About this task —
In the listing beneath this line, copy exactly the lines starting with the one containing "camera: 120 degrees left, 5 degrees up" and going on through the one containing "(510, 365) = (527, 100): yellow".

Given data —
::::::::
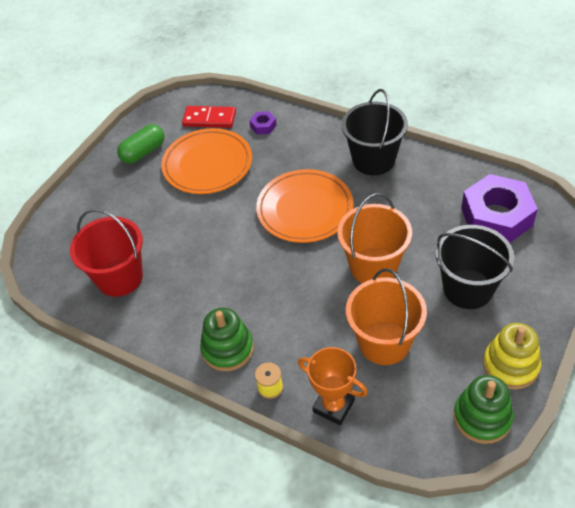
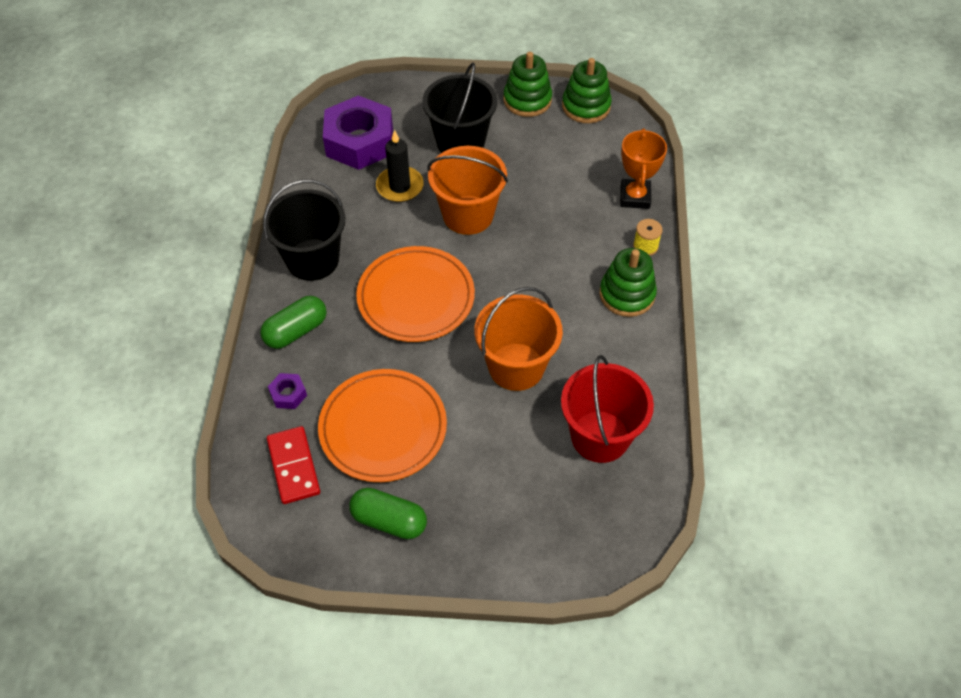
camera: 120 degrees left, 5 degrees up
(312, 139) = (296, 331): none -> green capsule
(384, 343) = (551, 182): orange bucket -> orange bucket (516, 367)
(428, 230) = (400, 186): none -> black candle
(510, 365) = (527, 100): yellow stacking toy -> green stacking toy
::::::::
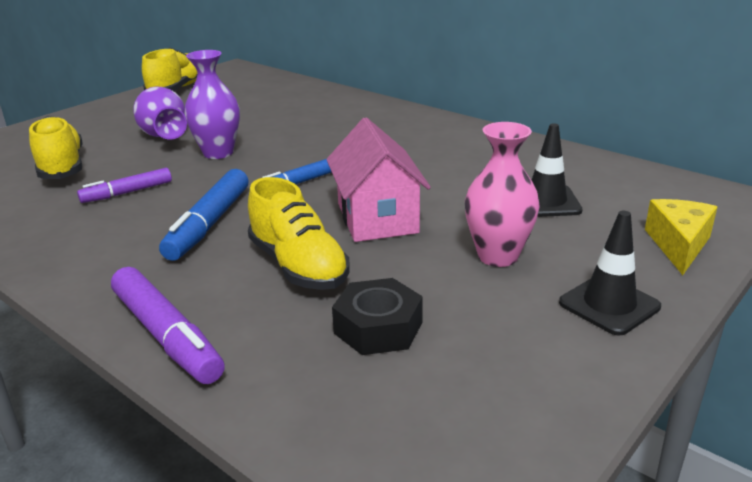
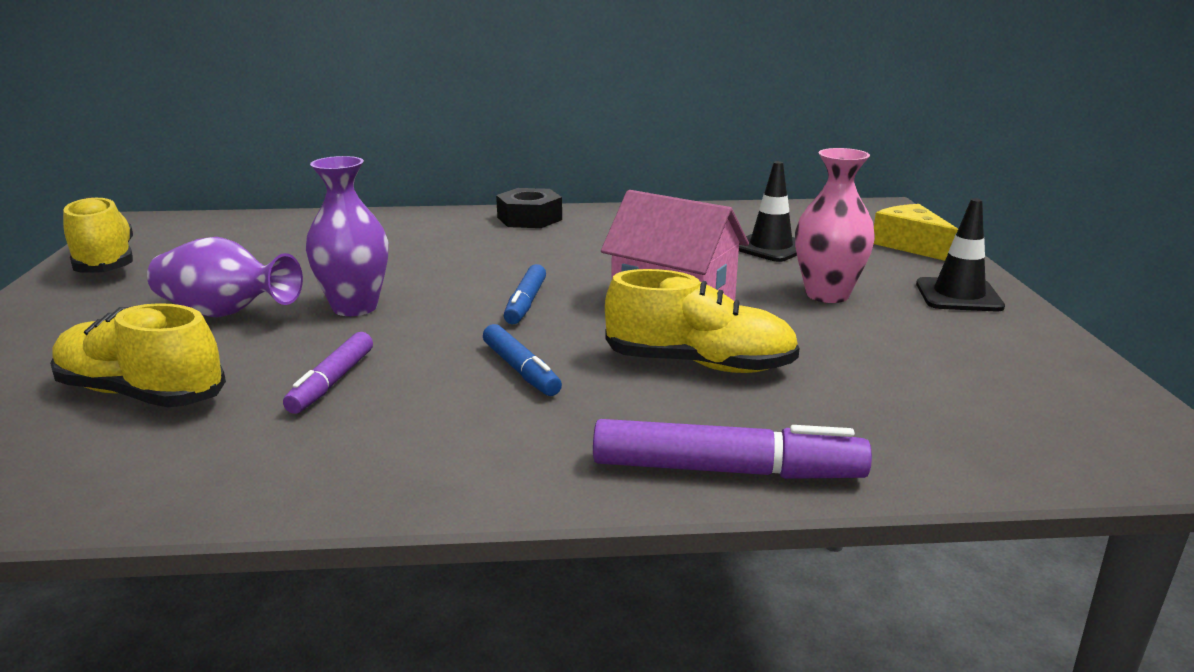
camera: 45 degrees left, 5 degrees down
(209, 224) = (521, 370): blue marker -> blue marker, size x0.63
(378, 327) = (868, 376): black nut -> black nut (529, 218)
::::::::
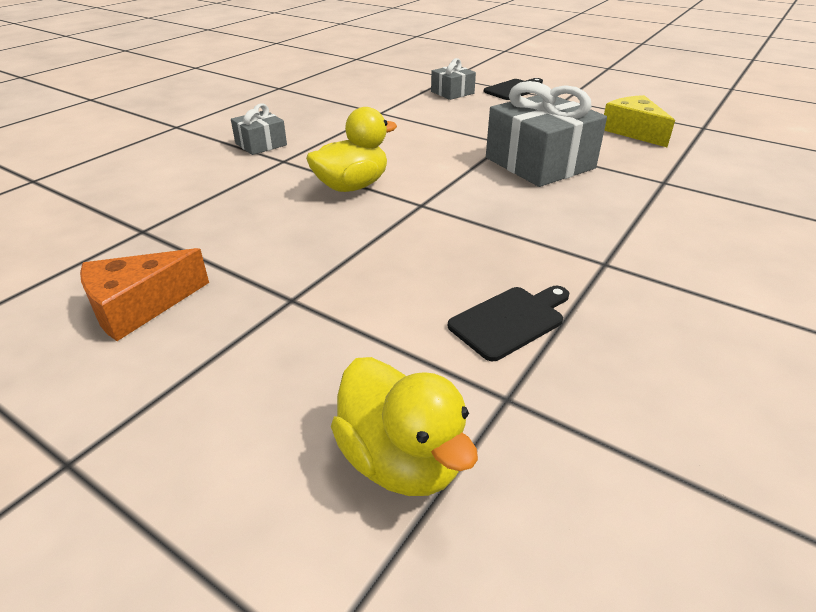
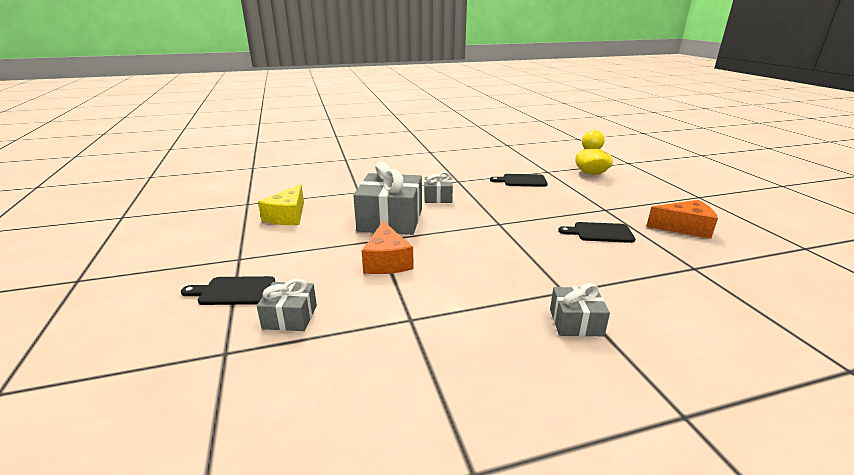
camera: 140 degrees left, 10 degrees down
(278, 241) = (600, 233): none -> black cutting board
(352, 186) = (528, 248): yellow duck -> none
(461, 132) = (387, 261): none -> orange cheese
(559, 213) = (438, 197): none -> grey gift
::::::::
Your response —
camera: 120 degrees left, 5 degrees up
(312, 139) = (296, 331): none -> green capsule
(384, 343) = (551, 182): orange bucket -> orange bucket (516, 367)
(428, 230) = (400, 186): none -> black candle
(510, 365) = (527, 100): yellow stacking toy -> green stacking toy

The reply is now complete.